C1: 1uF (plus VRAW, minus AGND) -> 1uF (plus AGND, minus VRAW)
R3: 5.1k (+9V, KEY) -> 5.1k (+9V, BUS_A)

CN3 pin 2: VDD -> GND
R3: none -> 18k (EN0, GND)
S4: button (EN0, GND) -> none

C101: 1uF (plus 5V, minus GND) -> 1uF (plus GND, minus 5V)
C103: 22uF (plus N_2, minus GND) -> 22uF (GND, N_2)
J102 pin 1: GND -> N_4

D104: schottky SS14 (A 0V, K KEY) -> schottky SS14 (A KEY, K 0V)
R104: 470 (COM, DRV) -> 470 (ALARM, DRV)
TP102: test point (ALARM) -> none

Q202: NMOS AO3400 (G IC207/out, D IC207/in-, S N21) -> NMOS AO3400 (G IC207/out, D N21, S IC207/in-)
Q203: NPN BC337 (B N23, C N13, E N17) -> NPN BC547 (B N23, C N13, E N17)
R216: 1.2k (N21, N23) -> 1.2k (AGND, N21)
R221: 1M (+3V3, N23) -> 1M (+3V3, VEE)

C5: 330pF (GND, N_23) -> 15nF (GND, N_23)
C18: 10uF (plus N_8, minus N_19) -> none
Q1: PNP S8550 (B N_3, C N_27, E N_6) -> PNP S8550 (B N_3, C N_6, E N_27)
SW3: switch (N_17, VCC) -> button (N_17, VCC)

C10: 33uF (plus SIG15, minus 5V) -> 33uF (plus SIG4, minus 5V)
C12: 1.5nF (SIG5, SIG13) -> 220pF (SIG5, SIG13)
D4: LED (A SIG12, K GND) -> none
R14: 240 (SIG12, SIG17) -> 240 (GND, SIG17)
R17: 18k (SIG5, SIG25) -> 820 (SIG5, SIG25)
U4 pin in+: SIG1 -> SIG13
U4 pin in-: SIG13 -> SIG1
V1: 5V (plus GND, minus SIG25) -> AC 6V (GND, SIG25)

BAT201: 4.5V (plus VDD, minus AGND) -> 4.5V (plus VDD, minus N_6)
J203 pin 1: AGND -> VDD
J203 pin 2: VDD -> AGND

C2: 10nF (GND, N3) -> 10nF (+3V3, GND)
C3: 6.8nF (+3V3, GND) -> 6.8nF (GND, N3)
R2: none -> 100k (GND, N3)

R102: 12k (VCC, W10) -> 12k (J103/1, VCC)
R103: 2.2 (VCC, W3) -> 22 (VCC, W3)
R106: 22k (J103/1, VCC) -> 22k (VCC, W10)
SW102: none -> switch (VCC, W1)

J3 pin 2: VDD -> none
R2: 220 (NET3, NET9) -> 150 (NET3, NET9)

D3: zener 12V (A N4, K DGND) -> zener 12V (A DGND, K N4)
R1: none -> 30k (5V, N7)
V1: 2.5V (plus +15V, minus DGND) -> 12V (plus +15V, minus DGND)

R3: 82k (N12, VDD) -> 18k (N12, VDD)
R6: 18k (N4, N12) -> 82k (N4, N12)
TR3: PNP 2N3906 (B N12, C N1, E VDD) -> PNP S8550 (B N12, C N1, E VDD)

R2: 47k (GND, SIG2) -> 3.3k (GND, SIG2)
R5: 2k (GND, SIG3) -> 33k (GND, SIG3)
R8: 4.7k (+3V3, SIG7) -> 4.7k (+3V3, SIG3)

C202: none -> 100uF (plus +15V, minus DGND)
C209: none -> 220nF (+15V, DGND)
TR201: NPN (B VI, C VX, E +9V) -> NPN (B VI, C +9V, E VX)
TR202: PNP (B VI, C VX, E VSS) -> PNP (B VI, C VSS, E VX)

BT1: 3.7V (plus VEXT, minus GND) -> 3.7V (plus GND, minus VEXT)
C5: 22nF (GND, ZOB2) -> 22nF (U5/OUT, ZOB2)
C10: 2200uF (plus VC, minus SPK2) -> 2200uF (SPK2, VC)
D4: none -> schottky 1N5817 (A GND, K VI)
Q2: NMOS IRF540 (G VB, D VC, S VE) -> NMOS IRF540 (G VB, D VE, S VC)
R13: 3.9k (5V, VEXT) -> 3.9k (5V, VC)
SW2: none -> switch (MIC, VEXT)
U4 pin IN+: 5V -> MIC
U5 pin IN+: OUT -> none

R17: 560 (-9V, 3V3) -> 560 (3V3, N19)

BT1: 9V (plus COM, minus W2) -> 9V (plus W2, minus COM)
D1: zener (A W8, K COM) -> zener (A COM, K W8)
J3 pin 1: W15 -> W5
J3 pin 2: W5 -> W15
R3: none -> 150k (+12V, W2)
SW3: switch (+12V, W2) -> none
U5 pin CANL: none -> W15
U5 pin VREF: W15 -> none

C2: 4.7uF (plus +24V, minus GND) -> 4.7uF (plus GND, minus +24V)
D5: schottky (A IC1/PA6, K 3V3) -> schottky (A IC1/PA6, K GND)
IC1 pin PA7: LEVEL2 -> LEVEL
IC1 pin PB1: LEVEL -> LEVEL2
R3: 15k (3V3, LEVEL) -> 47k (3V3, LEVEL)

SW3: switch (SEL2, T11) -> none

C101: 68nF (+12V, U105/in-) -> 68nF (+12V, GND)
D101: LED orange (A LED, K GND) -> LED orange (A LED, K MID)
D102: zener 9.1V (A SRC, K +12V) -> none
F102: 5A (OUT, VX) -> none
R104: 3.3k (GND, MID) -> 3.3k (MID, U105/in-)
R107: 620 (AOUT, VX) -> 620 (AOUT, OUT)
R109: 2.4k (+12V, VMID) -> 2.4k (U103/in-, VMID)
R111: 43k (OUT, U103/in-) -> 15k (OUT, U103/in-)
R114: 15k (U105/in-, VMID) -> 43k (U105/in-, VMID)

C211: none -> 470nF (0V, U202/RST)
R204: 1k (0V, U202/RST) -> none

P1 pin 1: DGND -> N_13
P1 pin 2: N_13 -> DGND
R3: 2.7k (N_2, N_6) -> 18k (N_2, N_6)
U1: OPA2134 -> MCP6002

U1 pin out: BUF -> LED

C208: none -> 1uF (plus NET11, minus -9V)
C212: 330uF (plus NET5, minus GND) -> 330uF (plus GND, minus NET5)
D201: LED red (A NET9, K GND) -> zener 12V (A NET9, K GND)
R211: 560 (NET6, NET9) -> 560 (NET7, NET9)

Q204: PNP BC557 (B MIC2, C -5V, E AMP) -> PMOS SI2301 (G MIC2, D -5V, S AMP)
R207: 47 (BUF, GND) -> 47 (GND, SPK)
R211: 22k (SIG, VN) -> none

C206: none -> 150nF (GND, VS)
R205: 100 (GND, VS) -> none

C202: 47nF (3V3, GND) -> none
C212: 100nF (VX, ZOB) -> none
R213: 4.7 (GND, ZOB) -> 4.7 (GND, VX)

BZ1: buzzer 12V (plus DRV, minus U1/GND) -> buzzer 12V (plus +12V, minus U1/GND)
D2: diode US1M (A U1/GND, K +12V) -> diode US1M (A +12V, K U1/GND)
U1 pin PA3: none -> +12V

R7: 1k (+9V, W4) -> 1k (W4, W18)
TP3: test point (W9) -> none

WHAT THE EXERCISE ASKS: Return the entries in full. Do not alter them.

EXERCISE SOLUTION:
C1: 1uF (plus VRAW, minus AGND) -> 1uF (plus AGND, minus VRAW)
R3: 5.1k (+9V, KEY) -> 5.1k (+9V, BUS_A)

CN3 pin 2: VDD -> GND
R3: none -> 18k (EN0, GND)
S4: button (EN0, GND) -> none

C101: 1uF (plus 5V, minus GND) -> 1uF (plus GND, minus 5V)
C103: 22uF (plus N_2, minus GND) -> 22uF (GND, N_2)
J102 pin 1: GND -> N_4

D104: schottky SS14 (A 0V, K KEY) -> schottky SS14 (A KEY, K 0V)
R104: 470 (COM, DRV) -> 470 (ALARM, DRV)
TP102: test point (ALARM) -> none

Q202: NMOS AO3400 (G IC207/out, D IC207/in-, S N21) -> NMOS AO3400 (G IC207/out, D N21, S IC207/in-)
Q203: NPN BC337 (B N23, C N13, E N17) -> NPN BC547 (B N23, C N13, E N17)
R216: 1.2k (N21, N23) -> 1.2k (AGND, N21)
R221: 1M (+3V3, N23) -> 1M (+3V3, VEE)

C5: 330pF (GND, N_23) -> 15nF (GND, N_23)
C18: 10uF (plus N_8, minus N_19) -> none
Q1: PNP S8550 (B N_3, C N_27, E N_6) -> PNP S8550 (B N_3, C N_6, E N_27)
SW3: switch (N_17, VCC) -> button (N_17, VCC)

C10: 33uF (plus SIG15, minus 5V) -> 33uF (plus SIG4, minus 5V)
C12: 1.5nF (SIG5, SIG13) -> 220pF (SIG5, SIG13)
D4: LED (A SIG12, K GND) -> none
R14: 240 (SIG12, SIG17) -> 240 (GND, SIG17)
R17: 18k (SIG5, SIG25) -> 820 (SIG5, SIG25)
U4 pin in+: SIG1 -> SIG13
U4 pin in-: SIG13 -> SIG1
V1: 5V (plus GND, minus SIG25) -> AC 6V (GND, SIG25)

BAT201: 4.5V (plus VDD, minus AGND) -> 4.5V (plus VDD, minus N_6)
J203 pin 1: AGND -> VDD
J203 pin 2: VDD -> AGND

C2: 10nF (GND, N3) -> 10nF (+3V3, GND)
C3: 6.8nF (+3V3, GND) -> 6.8nF (GND, N3)
R2: none -> 100k (GND, N3)

R102: 12k (VCC, W10) -> 12k (J103/1, VCC)
R103: 2.2 (VCC, W3) -> 22 (VCC, W3)
R106: 22k (J103/1, VCC) -> 22k (VCC, W10)
SW102: none -> switch (VCC, W1)

J3 pin 2: VDD -> none
R2: 220 (NET3, NET9) -> 150 (NET3, NET9)

D3: zener 12V (A N4, K DGND) -> zener 12V (A DGND, K N4)
R1: none -> 30k (5V, N7)
V1: 2.5V (plus +15V, minus DGND) -> 12V (plus +15V, minus DGND)

R3: 82k (N12, VDD) -> 18k (N12, VDD)
R6: 18k (N4, N12) -> 82k (N4, N12)
TR3: PNP 2N3906 (B N12, C N1, E VDD) -> PNP S8550 (B N12, C N1, E VDD)

R2: 47k (GND, SIG2) -> 3.3k (GND, SIG2)
R5: 2k (GND, SIG3) -> 33k (GND, SIG3)
R8: 4.7k (+3V3, SIG7) -> 4.7k (+3V3, SIG3)

C202: none -> 100uF (plus +15V, minus DGND)
C209: none -> 220nF (+15V, DGND)
TR201: NPN (B VI, C VX, E +9V) -> NPN (B VI, C +9V, E VX)
TR202: PNP (B VI, C VX, E VSS) -> PNP (B VI, C VSS, E VX)

BT1: 3.7V (plus VEXT, minus GND) -> 3.7V (plus GND, minus VEXT)
C5: 22nF (GND, ZOB2) -> 22nF (U5/OUT, ZOB2)
C10: 2200uF (plus VC, minus SPK2) -> 2200uF (SPK2, VC)
D4: none -> schottky 1N5817 (A GND, K VI)
Q2: NMOS IRF540 (G VB, D VC, S VE) -> NMOS IRF540 (G VB, D VE, S VC)
R13: 3.9k (5V, VEXT) -> 3.9k (5V, VC)
SW2: none -> switch (MIC, VEXT)
U4 pin IN+: 5V -> MIC
U5 pin IN+: OUT -> none

R17: 560 (-9V, 3V3) -> 560 (3V3, N19)

BT1: 9V (plus COM, minus W2) -> 9V (plus W2, minus COM)
D1: zener (A W8, K COM) -> zener (A COM, K W8)
J3 pin 1: W15 -> W5
J3 pin 2: W5 -> W15
R3: none -> 150k (+12V, W2)
SW3: switch (+12V, W2) -> none
U5 pin CANL: none -> W15
U5 pin VREF: W15 -> none

C2: 4.7uF (plus +24V, minus GND) -> 4.7uF (plus GND, minus +24V)
D5: schottky (A IC1/PA6, K 3V3) -> schottky (A IC1/PA6, K GND)
IC1 pin PA7: LEVEL2 -> LEVEL
IC1 pin PB1: LEVEL -> LEVEL2
R3: 15k (3V3, LEVEL) -> 47k (3V3, LEVEL)

SW3: switch (SEL2, T11) -> none

C101: 68nF (+12V, U105/in-) -> 68nF (+12V, GND)
D101: LED orange (A LED, K GND) -> LED orange (A LED, K MID)
D102: zener 9.1V (A SRC, K +12V) -> none
F102: 5A (OUT, VX) -> none
R104: 3.3k (GND, MID) -> 3.3k (MID, U105/in-)
R107: 620 (AOUT, VX) -> 620 (AOUT, OUT)
R109: 2.4k (+12V, VMID) -> 2.4k (U103/in-, VMID)
R111: 43k (OUT, U103/in-) -> 15k (OUT, U103/in-)
R114: 15k (U105/in-, VMID) -> 43k (U105/in-, VMID)

C211: none -> 470nF (0V, U202/RST)
R204: 1k (0V, U202/RST) -> none

P1 pin 1: DGND -> N_13
P1 pin 2: N_13 -> DGND
R3: 2.7k (N_2, N_6) -> 18k (N_2, N_6)
U1: OPA2134 -> MCP6002

U1 pin out: BUF -> LED

C208: none -> 1uF (plus NET11, minus -9V)
C212: 330uF (plus NET5, minus GND) -> 330uF (plus GND, minus NET5)
D201: LED red (A NET9, K GND) -> zener 12V (A NET9, K GND)
R211: 560 (NET6, NET9) -> 560 (NET7, NET9)

Q204: PNP BC557 (B MIC2, C -5V, E AMP) -> PMOS SI2301 (G MIC2, D -5V, S AMP)
R207: 47 (BUF, GND) -> 47 (GND, SPK)
R211: 22k (SIG, VN) -> none

C206: none -> 150nF (GND, VS)
R205: 100 (GND, VS) -> none

C202: 47nF (3V3, GND) -> none
C212: 100nF (VX, ZOB) -> none
R213: 4.7 (GND, ZOB) -> 4.7 (GND, VX)

BZ1: buzzer 12V (plus DRV, minus U1/GND) -> buzzer 12V (plus +12V, minus U1/GND)
D2: diode US1M (A U1/GND, K +12V) -> diode US1M (A +12V, K U1/GND)
U1 pin PA3: none -> +12V

R7: 1k (+9V, W4) -> 1k (W4, W18)
TP3: test point (W9) -> none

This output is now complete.